* **About this exercise**
Repeat the entries exactly. Leave nothing out.

Scene comparison data:
%%
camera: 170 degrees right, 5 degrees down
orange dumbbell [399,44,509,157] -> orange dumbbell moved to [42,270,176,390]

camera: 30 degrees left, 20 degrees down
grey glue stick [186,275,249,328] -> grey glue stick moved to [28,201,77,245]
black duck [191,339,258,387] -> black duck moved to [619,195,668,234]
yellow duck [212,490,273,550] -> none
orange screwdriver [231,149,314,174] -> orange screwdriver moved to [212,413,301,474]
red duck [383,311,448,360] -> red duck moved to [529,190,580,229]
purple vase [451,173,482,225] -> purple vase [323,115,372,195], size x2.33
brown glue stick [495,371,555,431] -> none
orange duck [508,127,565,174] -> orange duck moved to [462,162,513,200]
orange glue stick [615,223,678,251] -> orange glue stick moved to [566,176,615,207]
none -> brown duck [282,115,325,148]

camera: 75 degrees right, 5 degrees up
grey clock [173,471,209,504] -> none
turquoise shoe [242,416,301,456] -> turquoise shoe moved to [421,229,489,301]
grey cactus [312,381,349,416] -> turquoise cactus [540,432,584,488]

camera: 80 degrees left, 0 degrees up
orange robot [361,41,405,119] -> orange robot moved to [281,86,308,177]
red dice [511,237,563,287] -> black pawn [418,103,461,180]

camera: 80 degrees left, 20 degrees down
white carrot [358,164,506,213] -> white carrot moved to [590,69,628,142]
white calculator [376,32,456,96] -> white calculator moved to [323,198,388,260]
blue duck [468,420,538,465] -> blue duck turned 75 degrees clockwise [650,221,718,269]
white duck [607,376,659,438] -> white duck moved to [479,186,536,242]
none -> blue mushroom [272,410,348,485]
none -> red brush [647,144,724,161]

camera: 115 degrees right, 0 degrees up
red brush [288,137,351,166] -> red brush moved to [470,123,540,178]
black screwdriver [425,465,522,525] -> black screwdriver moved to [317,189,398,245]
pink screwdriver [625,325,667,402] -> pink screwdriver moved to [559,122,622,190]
%%
* **Result**
camera: 170 degrees right, 5 degrees down
orange dumbbell [399,44,509,157] -> orange dumbbell moved to [42,270,176,390]

camera: 30 degrees left, 20 degrees down
grey glue stick [186,275,249,328] -> grey glue stick moved to [28,201,77,245]
black duck [191,339,258,387] -> black duck moved to [619,195,668,234]
yellow duck [212,490,273,550] -> none
orange screwdriver [231,149,314,174] -> orange screwdriver moved to [212,413,301,474]
red duck [383,311,448,360] -> red duck moved to [529,190,580,229]
purple vase [451,173,482,225] -> purple vase [323,115,372,195], size x2.33
brown glue stick [495,371,555,431] -> none
orange duck [508,127,565,174] -> orange duck moved to [462,162,513,200]
orange glue stick [615,223,678,251] -> orange glue stick moved to [566,176,615,207]
none -> brown duck [282,115,325,148]

camera: 75 degrees right, 5 degrees up
grey clock [173,471,209,504] -> none
turquoise shoe [242,416,301,456] -> turquoise shoe moved to [421,229,489,301]
grey cactus [312,381,349,416] -> turquoise cactus [540,432,584,488]

camera: 80 degrees left, 0 degrees up
orange robot [361,41,405,119] -> orange robot moved to [281,86,308,177]
red dice [511,237,563,287] -> black pawn [418,103,461,180]

camera: 80 degrees left, 20 degrees down
white carrot [358,164,506,213] -> white carrot moved to [590,69,628,142]
white calculator [376,32,456,96] -> white calculator moved to [323,198,388,260]
blue duck [468,420,538,465] -> blue duck turned 75 degrees clockwise [650,221,718,269]
white duck [607,376,659,438] -> white duck moved to [479,186,536,242]
none -> blue mushroom [272,410,348,485]
none -> red brush [647,144,724,161]

camera: 115 degrees right, 0 degrees up
red brush [288,137,351,166] -> red brush moved to [470,123,540,178]
black screwdriver [425,465,522,525] -> black screwdriver moved to [317,189,398,245]
pink screwdriver [625,325,667,402] -> pink screwdriver moved to [559,122,622,190]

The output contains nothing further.